◆ **Exercise brief**:
Within the entries below, the lines from the one with "brown ruler: 1 -> 2" through the one with "purple hat: 1 -> 0" are to be set down exactly, both ends kept.

◆ **Material for this task**:
──────────

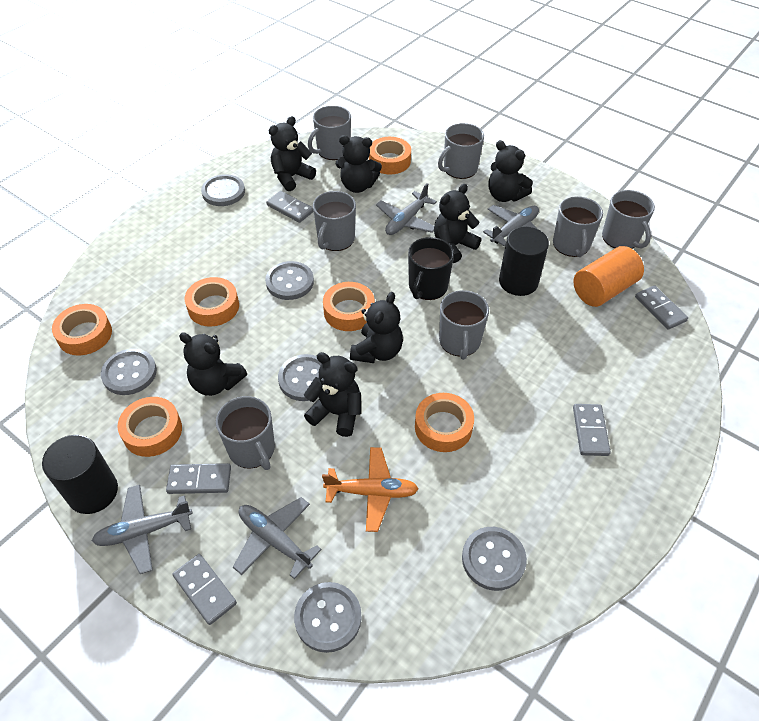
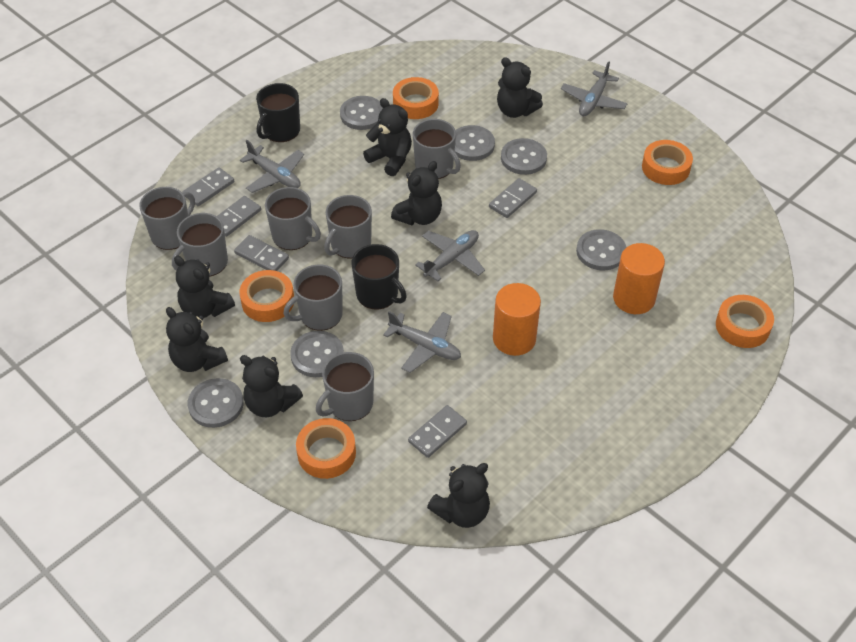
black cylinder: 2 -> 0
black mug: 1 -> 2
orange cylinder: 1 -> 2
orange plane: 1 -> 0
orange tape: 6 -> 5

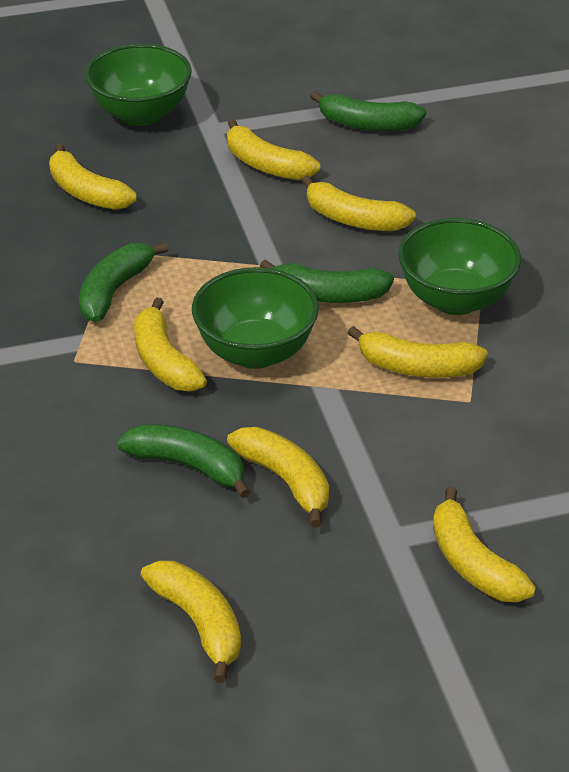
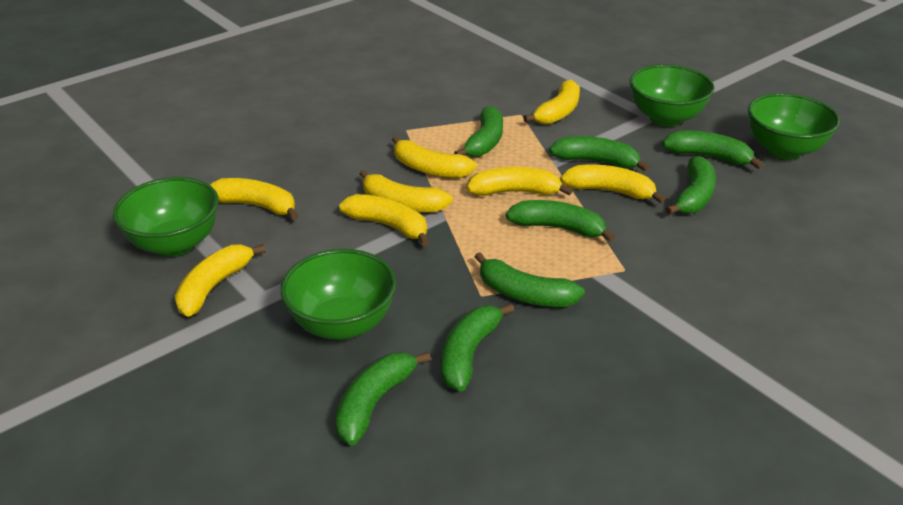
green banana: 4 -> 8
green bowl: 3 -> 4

──────────

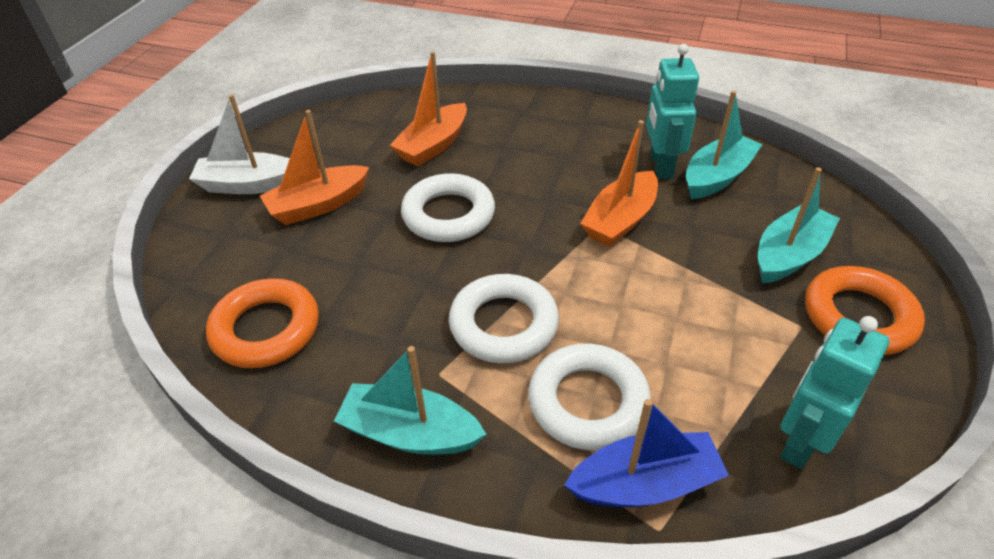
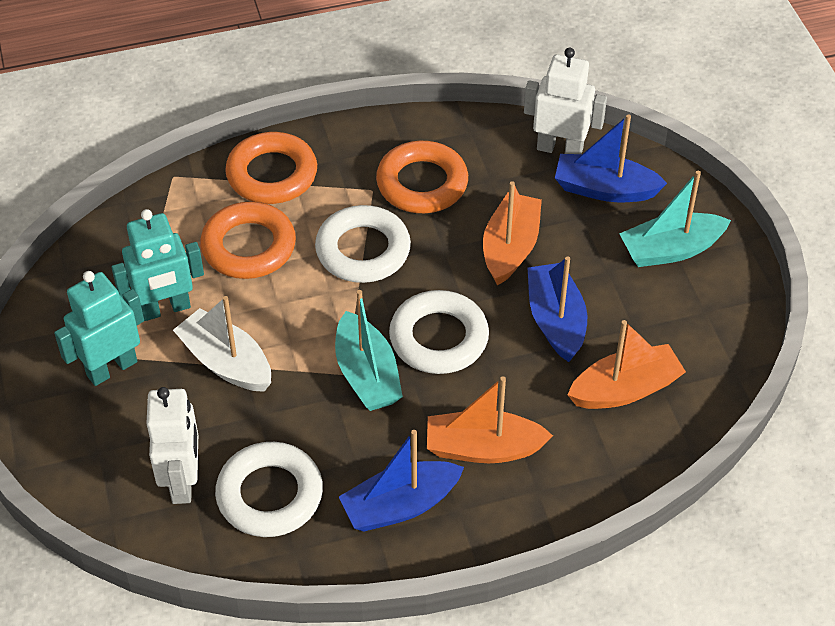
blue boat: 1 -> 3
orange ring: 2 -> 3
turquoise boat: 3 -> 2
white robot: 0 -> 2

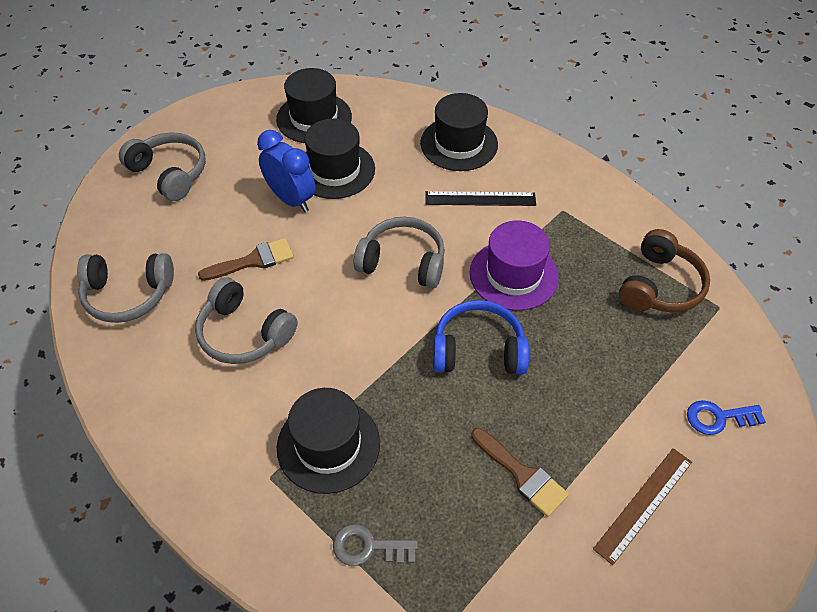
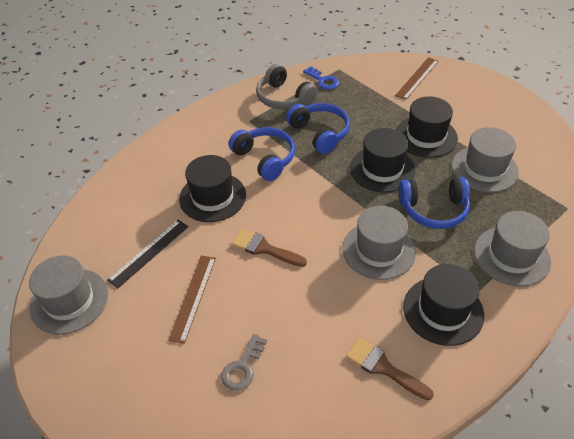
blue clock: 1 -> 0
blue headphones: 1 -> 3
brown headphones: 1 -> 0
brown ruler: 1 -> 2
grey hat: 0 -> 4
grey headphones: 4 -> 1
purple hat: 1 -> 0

──────────

◆ **Problem solution**:
brown ruler: 1 -> 2
grey hat: 0 -> 4
grey headphones: 4 -> 1
purple hat: 1 -> 0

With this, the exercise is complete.